Segment Start: Material for this task

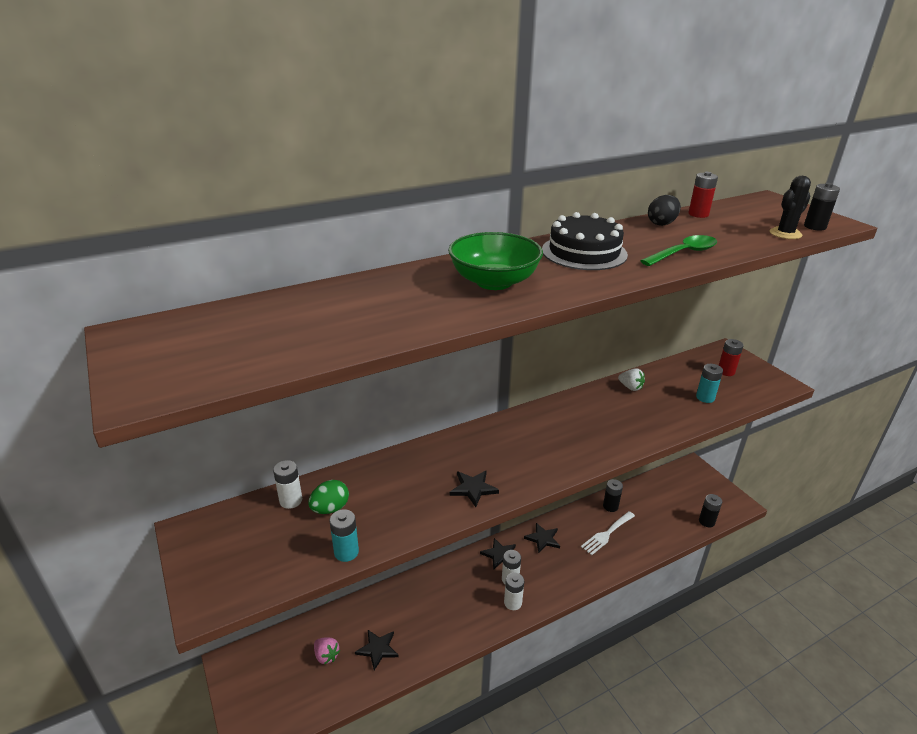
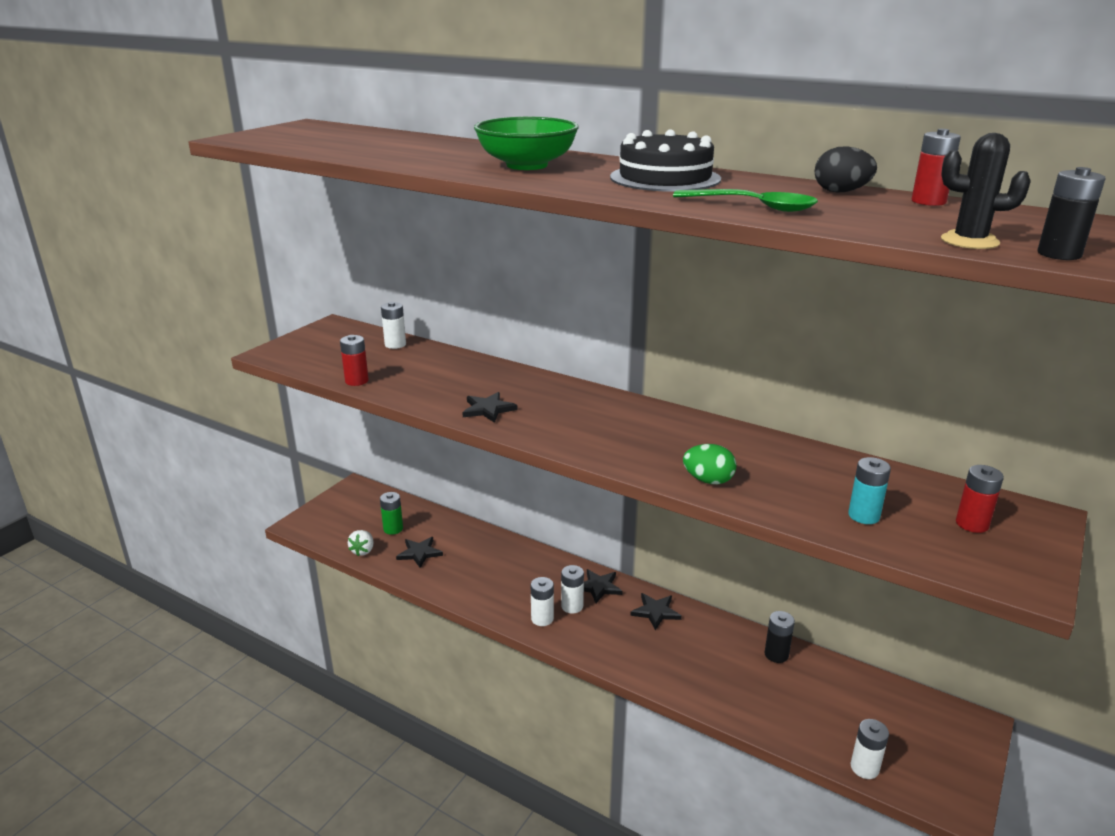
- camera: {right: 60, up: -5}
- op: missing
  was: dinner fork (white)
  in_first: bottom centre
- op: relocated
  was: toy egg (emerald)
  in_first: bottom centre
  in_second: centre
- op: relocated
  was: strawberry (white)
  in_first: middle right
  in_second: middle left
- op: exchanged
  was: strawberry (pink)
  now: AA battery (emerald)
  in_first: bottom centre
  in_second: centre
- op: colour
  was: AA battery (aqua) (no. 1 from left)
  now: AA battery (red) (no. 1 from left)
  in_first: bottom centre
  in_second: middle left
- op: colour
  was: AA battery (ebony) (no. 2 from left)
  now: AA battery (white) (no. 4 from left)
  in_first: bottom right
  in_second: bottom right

Segment End: Material for this task
Segment Start: Material for this task

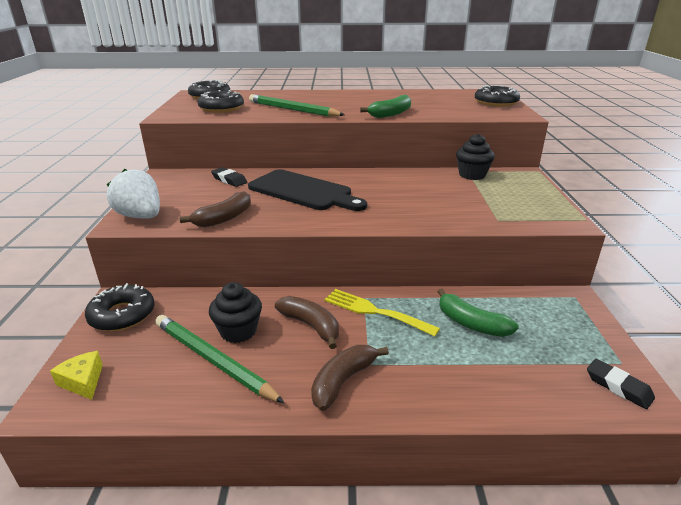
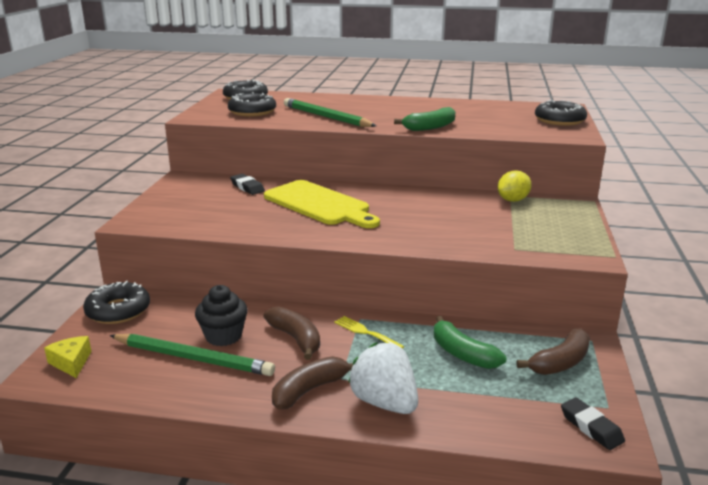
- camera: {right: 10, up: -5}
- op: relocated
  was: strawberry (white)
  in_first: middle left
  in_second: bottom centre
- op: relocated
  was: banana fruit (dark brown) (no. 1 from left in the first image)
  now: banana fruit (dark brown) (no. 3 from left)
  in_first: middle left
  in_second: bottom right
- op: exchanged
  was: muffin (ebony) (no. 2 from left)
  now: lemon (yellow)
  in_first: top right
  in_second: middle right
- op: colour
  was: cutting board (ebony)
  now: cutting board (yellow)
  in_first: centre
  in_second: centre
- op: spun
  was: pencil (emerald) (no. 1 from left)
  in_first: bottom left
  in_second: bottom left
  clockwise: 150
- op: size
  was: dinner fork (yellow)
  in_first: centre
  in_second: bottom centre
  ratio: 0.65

Segment End: Material for this task
Segment Start: Material for this task

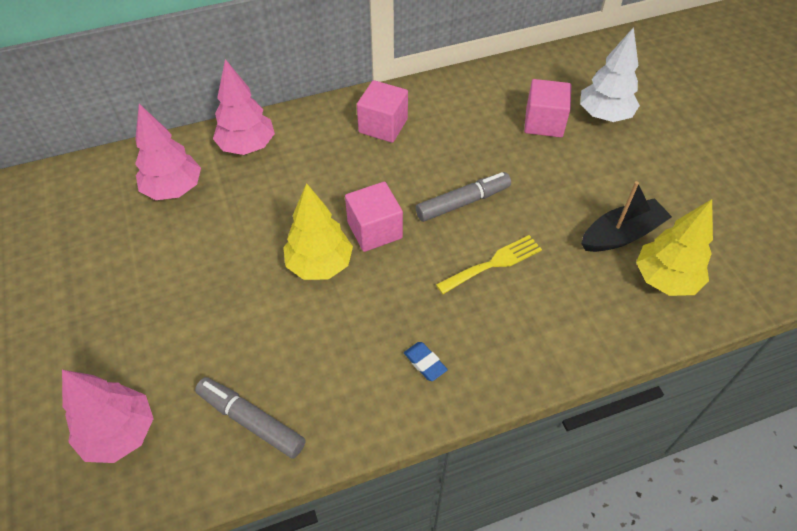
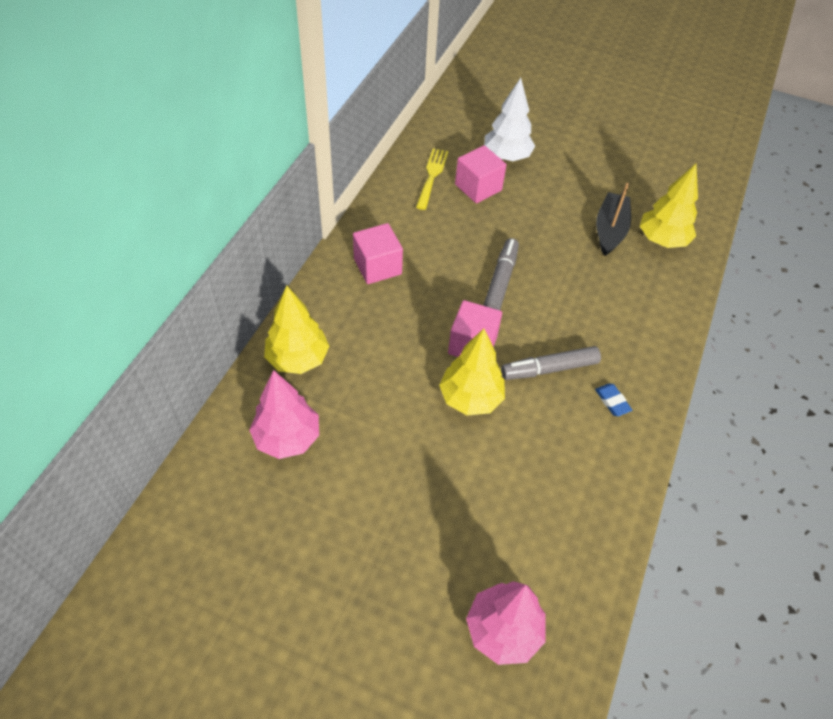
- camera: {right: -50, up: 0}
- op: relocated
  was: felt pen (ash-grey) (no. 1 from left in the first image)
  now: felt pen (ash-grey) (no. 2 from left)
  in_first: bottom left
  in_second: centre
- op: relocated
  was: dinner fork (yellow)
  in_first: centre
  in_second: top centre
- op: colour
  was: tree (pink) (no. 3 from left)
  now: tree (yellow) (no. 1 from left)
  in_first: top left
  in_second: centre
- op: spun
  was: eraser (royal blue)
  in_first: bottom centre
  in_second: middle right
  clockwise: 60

Segment End: Material for this task

For each line in the records that holds "cutting", show that line as it stands.

◆ **Result for this exercise**
  was: cutting board (ebony)
  now: cutting board (yellow)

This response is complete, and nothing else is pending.